▸ **WHAT TO DO**
Return the lines below that contain the word "slope".

▸ **ENTRIES PROVIDED**
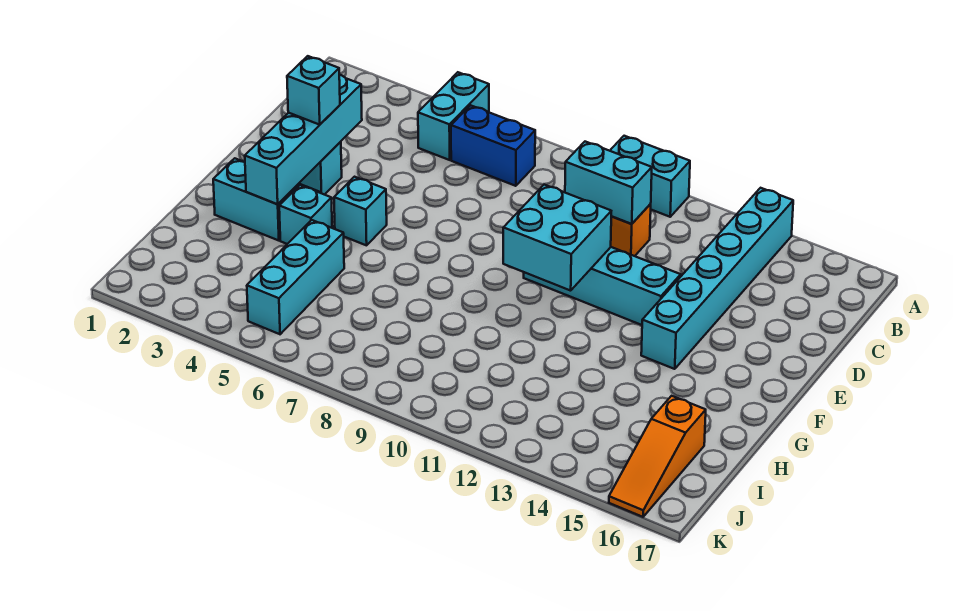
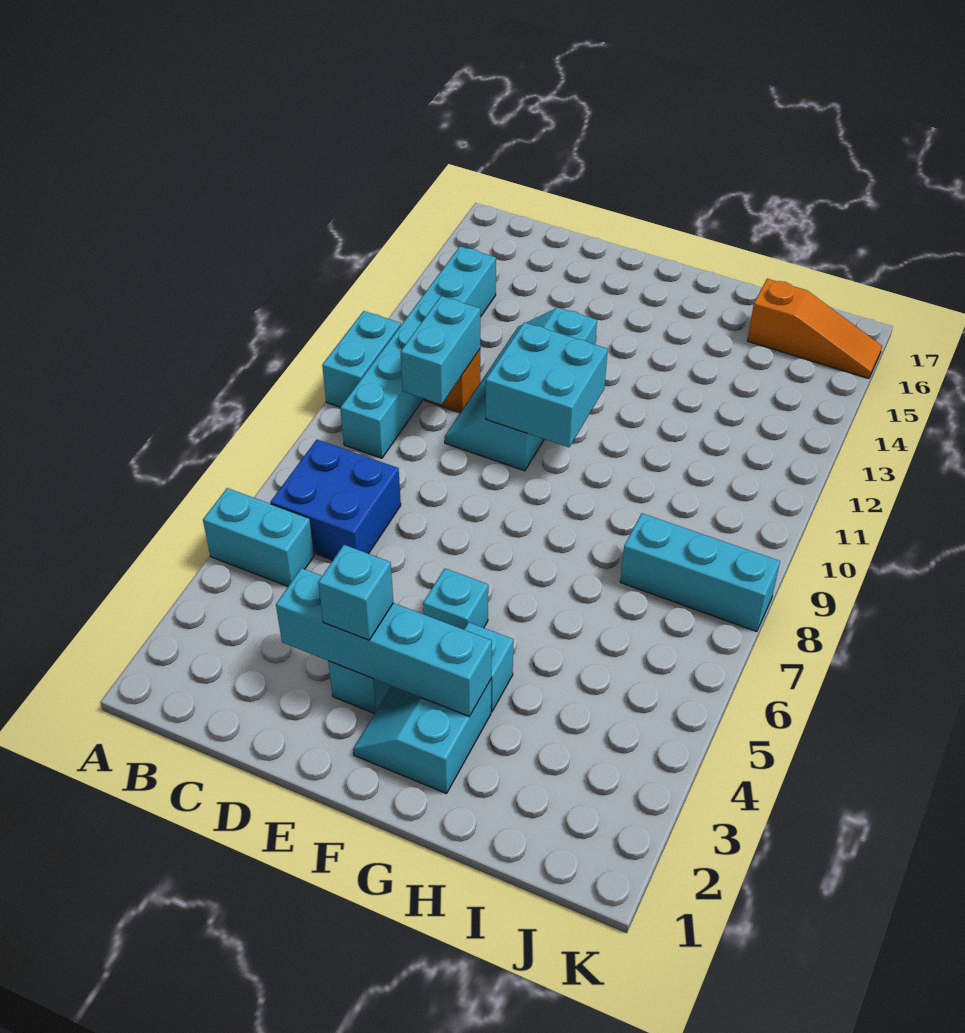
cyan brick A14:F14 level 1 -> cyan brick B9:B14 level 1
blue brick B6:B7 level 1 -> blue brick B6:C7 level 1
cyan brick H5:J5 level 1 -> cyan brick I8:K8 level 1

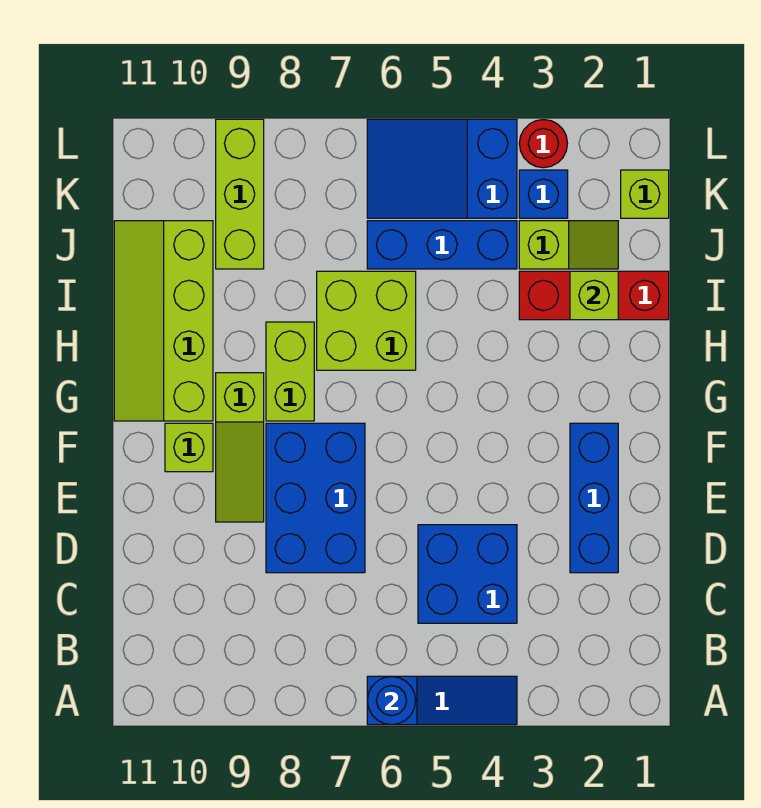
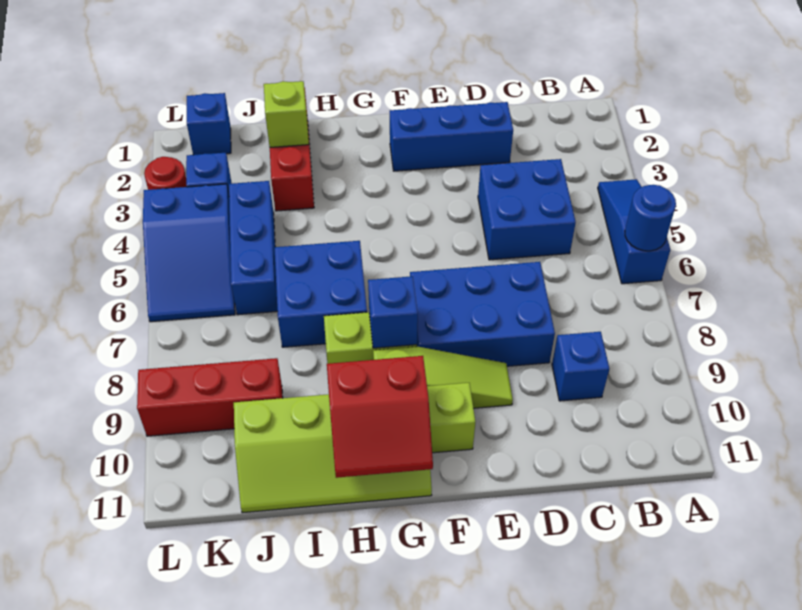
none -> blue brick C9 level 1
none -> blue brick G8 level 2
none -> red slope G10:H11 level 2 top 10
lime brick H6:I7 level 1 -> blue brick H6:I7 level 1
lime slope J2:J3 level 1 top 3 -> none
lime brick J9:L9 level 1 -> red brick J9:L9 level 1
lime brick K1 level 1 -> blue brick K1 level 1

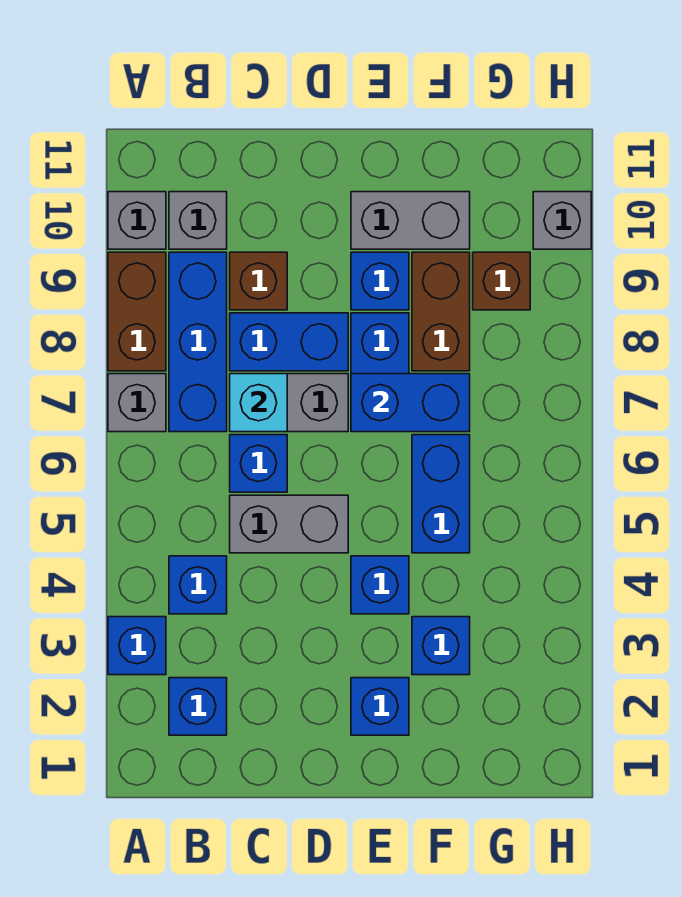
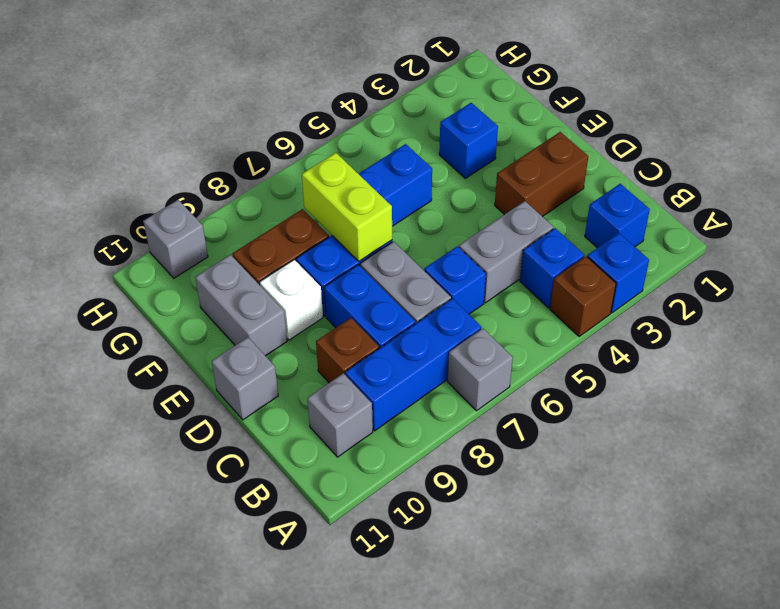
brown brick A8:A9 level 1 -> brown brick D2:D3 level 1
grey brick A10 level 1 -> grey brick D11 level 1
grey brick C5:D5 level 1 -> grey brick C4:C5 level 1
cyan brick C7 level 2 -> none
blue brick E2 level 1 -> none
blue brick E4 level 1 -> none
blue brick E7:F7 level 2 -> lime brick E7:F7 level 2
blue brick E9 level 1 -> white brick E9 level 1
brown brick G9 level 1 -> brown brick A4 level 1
...
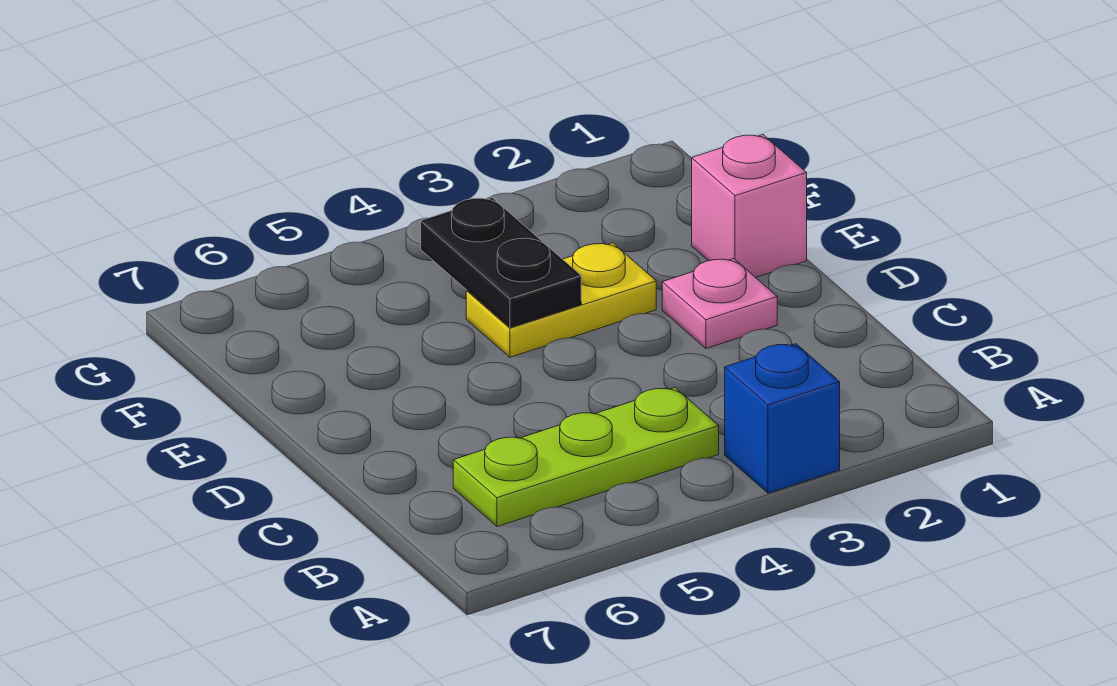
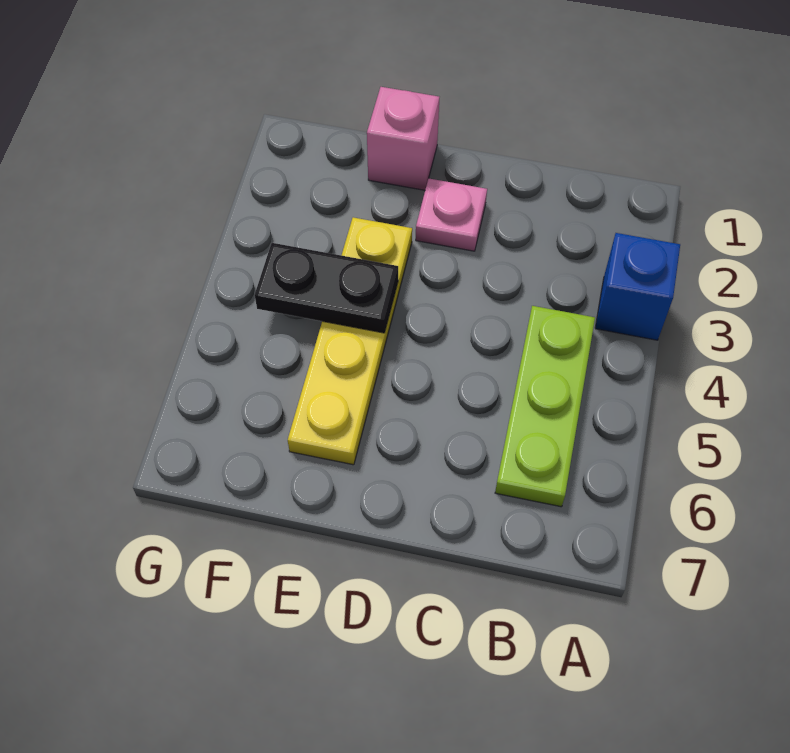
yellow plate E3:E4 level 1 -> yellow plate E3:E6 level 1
...
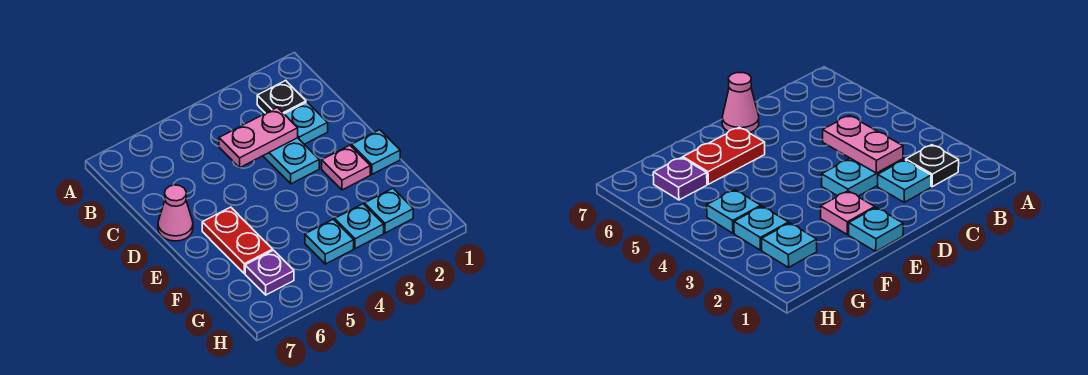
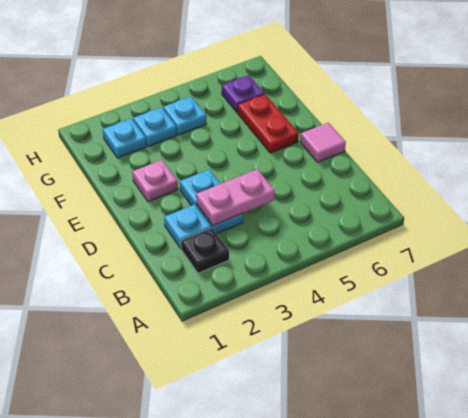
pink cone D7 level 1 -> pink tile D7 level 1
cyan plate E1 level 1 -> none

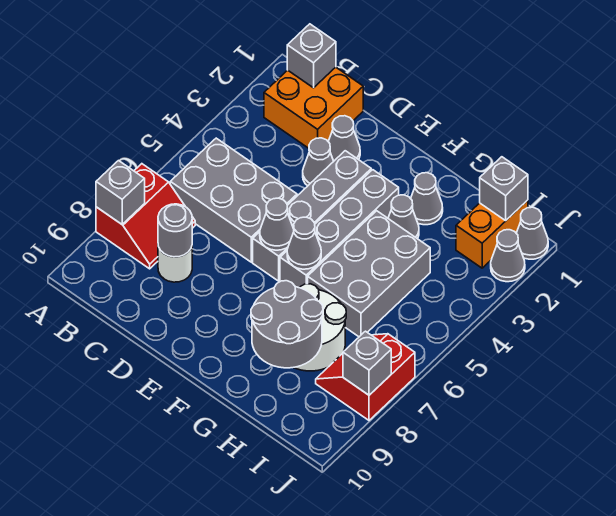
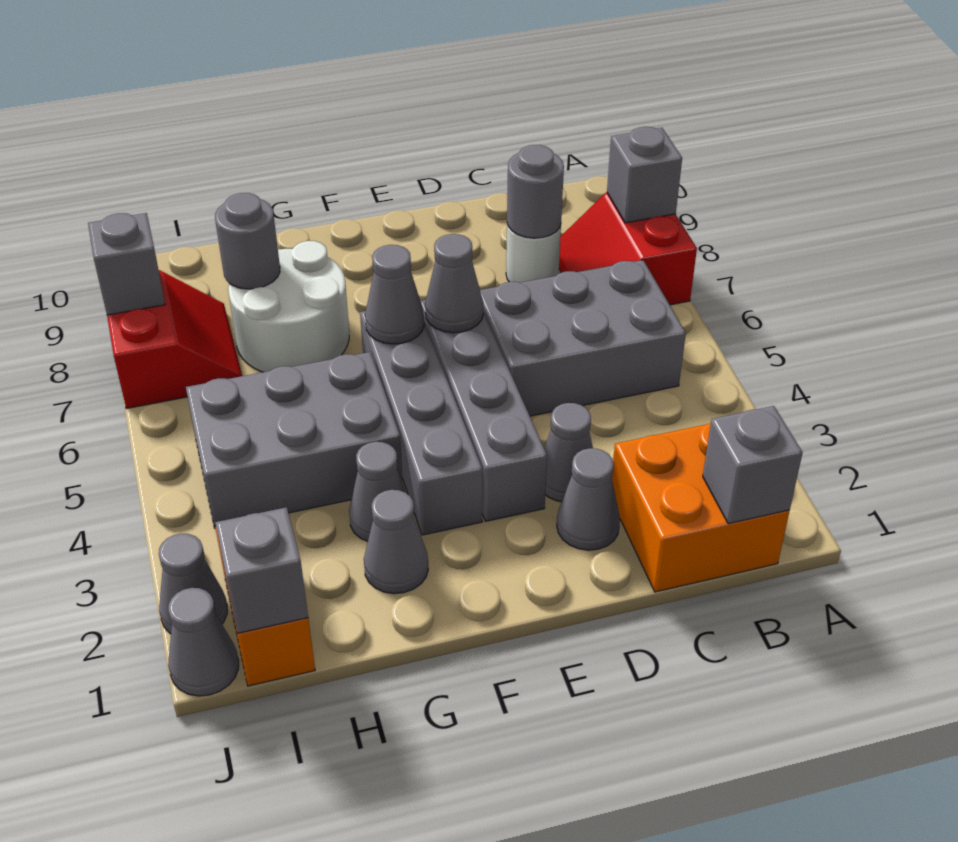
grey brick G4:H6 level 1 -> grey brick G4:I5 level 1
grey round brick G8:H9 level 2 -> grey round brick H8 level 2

▸ **EXERCISE SOLUTION**
none -> red slope G10:H11 level 2 top 10
lime slope J2:J3 level 1 top 3 -> none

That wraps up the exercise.